Where "down" occurs in a line of the entries below, copy that line.

DATA TO PROCESS
====================

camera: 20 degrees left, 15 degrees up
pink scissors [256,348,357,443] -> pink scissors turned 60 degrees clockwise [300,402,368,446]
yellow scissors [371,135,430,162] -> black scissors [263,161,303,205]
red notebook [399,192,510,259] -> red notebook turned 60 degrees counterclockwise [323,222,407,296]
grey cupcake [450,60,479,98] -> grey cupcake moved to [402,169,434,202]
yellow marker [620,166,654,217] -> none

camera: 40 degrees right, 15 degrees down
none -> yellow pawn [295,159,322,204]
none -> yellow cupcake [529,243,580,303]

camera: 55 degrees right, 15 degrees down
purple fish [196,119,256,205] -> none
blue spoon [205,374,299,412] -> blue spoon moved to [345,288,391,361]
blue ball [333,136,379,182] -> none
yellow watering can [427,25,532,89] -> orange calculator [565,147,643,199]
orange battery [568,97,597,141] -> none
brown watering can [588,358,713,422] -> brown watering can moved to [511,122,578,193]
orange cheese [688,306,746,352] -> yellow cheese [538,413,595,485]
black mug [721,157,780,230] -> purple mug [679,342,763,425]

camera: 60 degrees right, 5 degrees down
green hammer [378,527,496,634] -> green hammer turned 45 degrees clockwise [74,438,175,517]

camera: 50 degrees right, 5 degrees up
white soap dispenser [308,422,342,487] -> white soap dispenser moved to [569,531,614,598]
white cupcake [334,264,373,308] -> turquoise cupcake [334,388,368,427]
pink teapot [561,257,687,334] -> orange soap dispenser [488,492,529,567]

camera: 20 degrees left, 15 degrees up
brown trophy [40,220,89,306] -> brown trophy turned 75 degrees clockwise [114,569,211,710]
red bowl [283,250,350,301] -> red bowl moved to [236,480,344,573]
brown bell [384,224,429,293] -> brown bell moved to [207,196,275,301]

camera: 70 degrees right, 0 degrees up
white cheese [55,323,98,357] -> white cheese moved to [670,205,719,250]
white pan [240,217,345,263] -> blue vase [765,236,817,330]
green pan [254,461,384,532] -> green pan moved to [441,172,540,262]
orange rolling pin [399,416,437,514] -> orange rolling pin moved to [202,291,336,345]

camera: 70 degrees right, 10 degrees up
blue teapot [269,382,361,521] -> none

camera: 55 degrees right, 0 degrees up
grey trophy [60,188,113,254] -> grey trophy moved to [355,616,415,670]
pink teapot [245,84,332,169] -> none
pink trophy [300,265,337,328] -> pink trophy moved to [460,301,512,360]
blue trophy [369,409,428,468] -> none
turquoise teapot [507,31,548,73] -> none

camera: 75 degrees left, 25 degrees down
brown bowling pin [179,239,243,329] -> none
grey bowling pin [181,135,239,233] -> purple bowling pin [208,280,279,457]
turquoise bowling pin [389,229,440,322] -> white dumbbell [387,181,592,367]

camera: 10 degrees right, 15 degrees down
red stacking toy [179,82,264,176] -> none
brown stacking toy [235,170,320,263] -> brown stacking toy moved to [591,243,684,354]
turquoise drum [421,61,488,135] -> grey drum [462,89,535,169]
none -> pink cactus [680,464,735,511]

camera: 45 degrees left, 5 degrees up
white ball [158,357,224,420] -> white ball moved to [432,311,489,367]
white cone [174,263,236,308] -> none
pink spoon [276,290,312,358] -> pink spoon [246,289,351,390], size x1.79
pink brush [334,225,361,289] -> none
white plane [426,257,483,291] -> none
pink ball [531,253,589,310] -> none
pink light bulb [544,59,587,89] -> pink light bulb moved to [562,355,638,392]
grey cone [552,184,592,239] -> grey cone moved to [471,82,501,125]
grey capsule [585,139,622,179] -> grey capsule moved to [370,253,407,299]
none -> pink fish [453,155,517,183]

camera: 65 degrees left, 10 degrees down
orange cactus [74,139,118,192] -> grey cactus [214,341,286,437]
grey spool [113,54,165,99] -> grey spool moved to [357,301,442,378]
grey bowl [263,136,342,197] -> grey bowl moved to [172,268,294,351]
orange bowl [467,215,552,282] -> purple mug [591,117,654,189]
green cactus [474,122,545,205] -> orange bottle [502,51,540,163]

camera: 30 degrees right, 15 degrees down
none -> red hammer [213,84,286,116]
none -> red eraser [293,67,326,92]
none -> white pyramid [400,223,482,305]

====================

TASK RESULT
camera: 40 degrees right, 15 degrees down
camera: 55 degrees right, 15 degrees down
camera: 60 degrees right, 5 degrees down
camera: 75 degrees left, 25 degrees down
camera: 10 degrees right, 15 degrees down
camera: 65 degrees left, 10 degrees down
camera: 30 degrees right, 15 degrees down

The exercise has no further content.